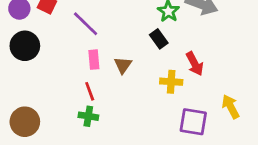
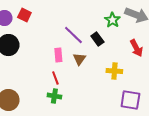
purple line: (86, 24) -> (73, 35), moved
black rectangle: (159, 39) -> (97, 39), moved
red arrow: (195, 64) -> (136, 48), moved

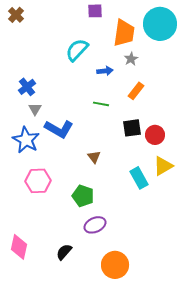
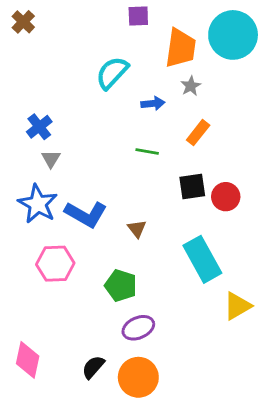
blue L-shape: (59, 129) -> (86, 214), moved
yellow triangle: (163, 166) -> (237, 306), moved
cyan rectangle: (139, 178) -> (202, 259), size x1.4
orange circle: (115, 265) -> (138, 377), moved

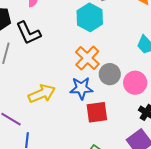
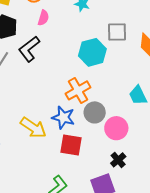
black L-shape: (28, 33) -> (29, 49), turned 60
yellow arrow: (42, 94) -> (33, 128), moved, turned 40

§ Work instruction
Check each line above for the word "yellow", and copy the lines where it appears.

§ Exercise response
yellow triangle: (163, 166) -> (237, 306), moved
yellow arrow: (42, 94) -> (33, 128), moved, turned 40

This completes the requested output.